Task instructions :: Ignoring the pictures, repeat every entry below exactly as it appears.
———
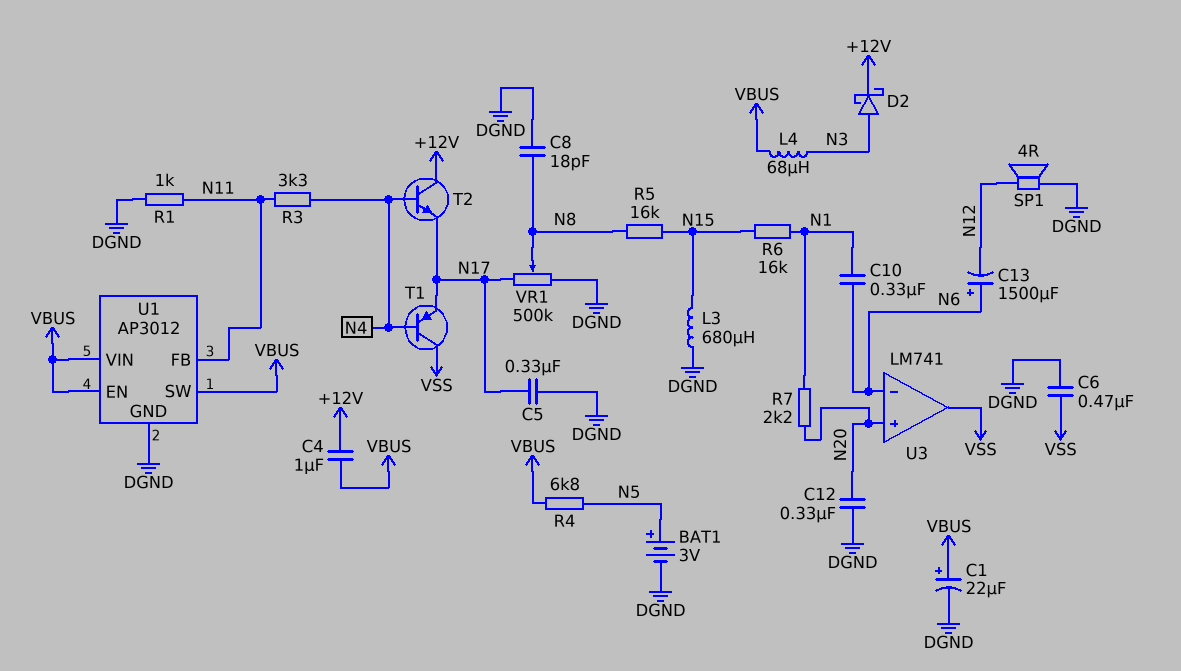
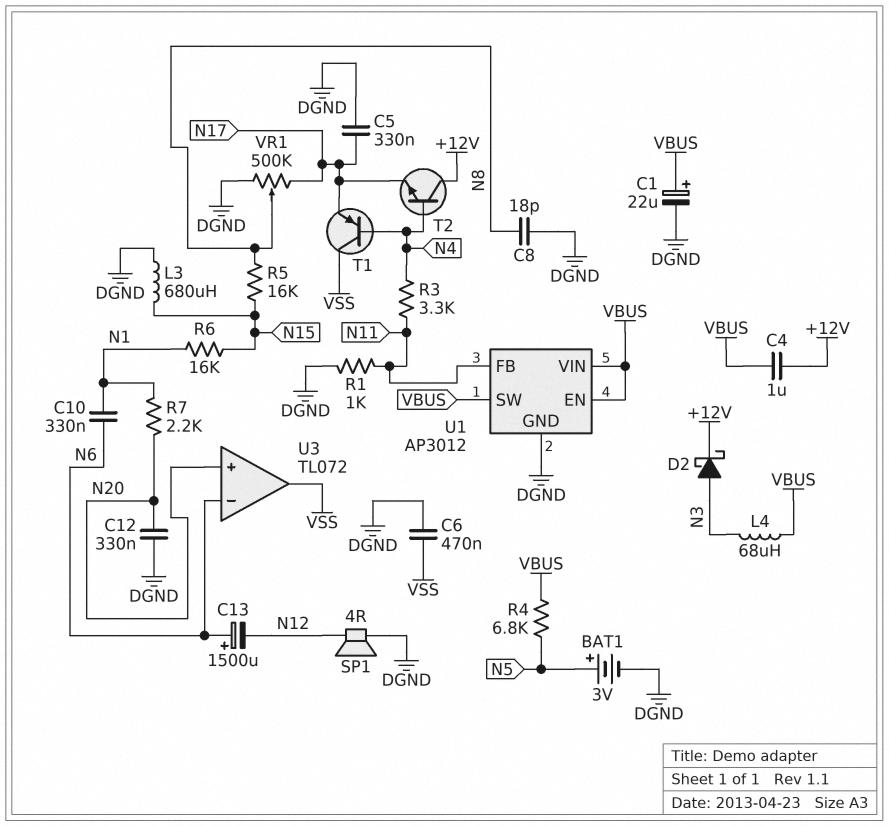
U3: LM741 -> TL072

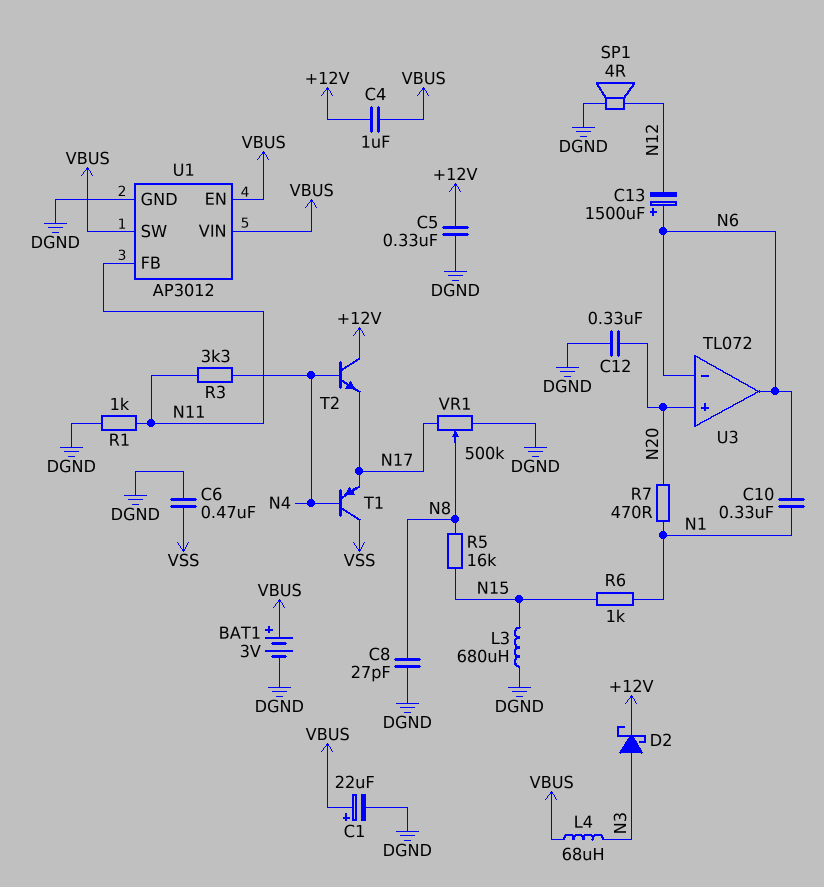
BAT1: 3V (plus N5, minus DGND) -> 3V (plus VBUS, minus DGND)
C5: 330nF (DGND, N17) -> 330nF (+12V, DGND)
C8: 18pF (DGND, N8) -> 27pF (DGND, N8)
R4: 6.8k (N5, VBUS) -> none
R6: 16k (N1, N15) -> 1k (N1, N15)
R7: 2.2k (N1, N20) -> 470 (N1, N20)
U3 pin out: VSS -> N6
———
Task response ::
U3: LM741 -> TL072

BAT1: 3V (plus N5, minus DGND) -> 3V (plus VBUS, minus DGND)
C5: 330nF (DGND, N17) -> 330nF (+12V, DGND)
C8: 18pF (DGND, N8) -> 27pF (DGND, N8)
R4: 6.8k (N5, VBUS) -> none
R6: 16k (N1, N15) -> 1k (N1, N15)
R7: 2.2k (N1, N20) -> 470 (N1, N20)
U3 pin out: VSS -> N6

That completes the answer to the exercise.